▶ [TASK DESCRIPTION]: Return all lines of the data in which the string "flashlight" occurs.

▶ [Dataset records]:

********************

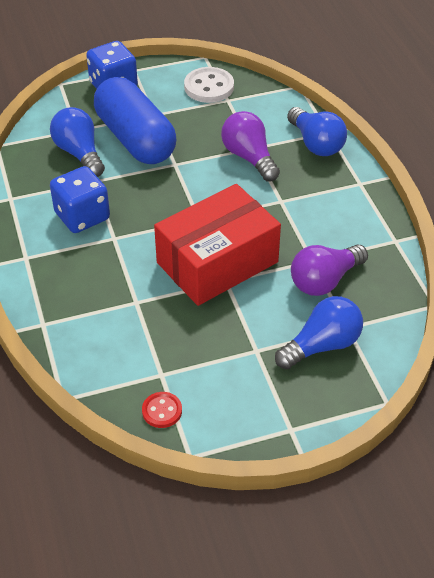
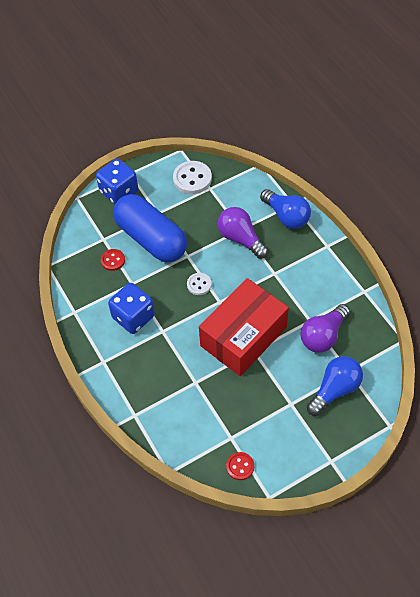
camera: 10 degrees left, 10 degrees up
(79, 153) = (113, 260): blue light bulb -> red button
(179, 196) = (199, 284): none -> white button

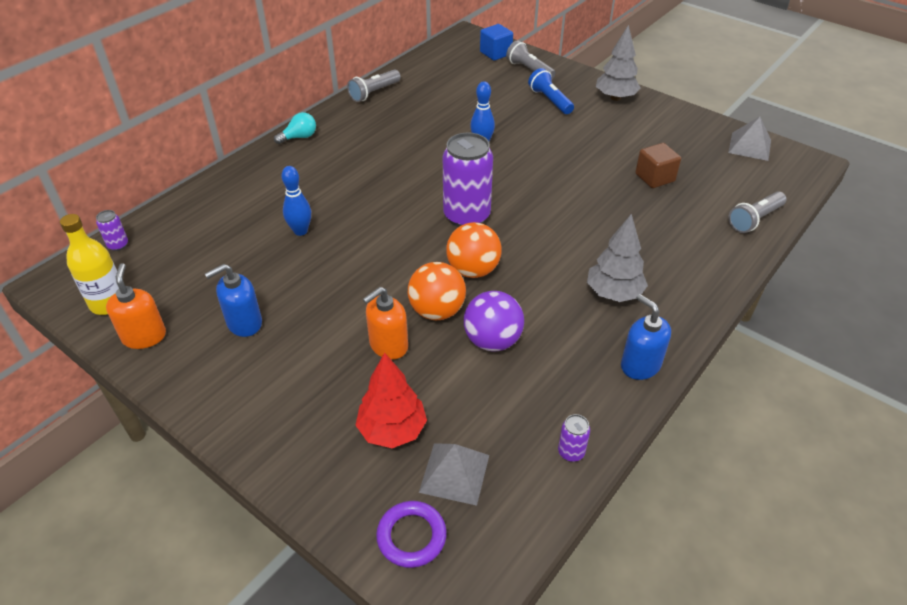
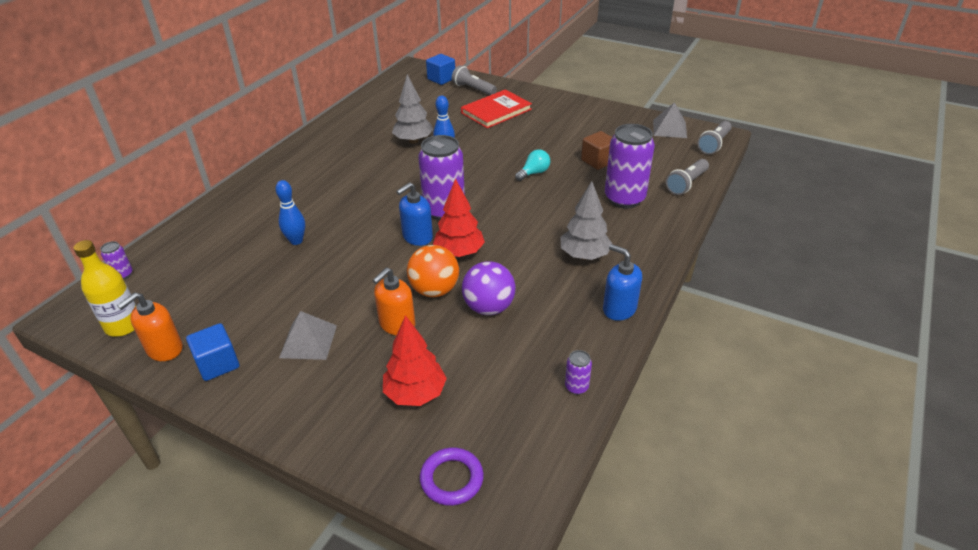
camera: 10 degrees left, 5 degrees down
(144, 336) = (164, 349): orange soap dispenser -> orange soap dispenser turned 120 degrees counterclockwise
(194, 362) = (218, 364): none -> blue cube
(244, 323) = (259, 324): blue soap dispenser -> blue soap dispenser (417, 237)
(299, 137) = (279, 164): turquoise light bulb -> turquoise light bulb (534, 173)
(374, 93) = (340, 121): grey flashlight -> grey flashlight (714, 144)
(454, 473) = (478, 420): grey pyramid -> grey pyramid (308, 341)
(473, 270) = (459, 253): orange ball -> red tree
(550, 100) = (496, 111): blue flashlight -> red book
(615, 97) = (551, 103): grey tree -> grey tree (413, 141)
(676, 229) = (624, 199): none -> purple can

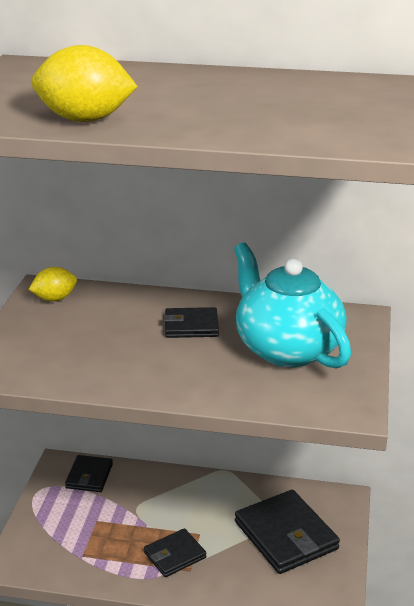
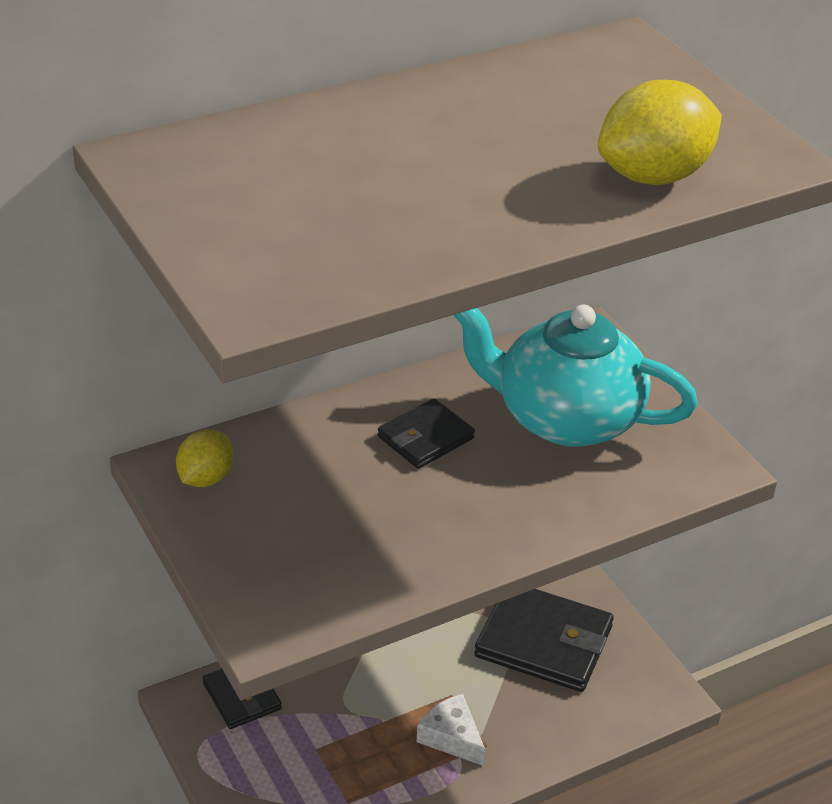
camera: 40 degrees left, 10 degrees up
(85, 120) = (423, 241): yellow lemon -> yellow lemon (653, 176)
(175, 555) = (451, 737): black wallet -> white cheese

********************

▶ [RESPONSE]:
(374, 93) = (340, 121): grey flashlight -> grey flashlight (714, 144)
(550, 100) = (496, 111): blue flashlight -> red book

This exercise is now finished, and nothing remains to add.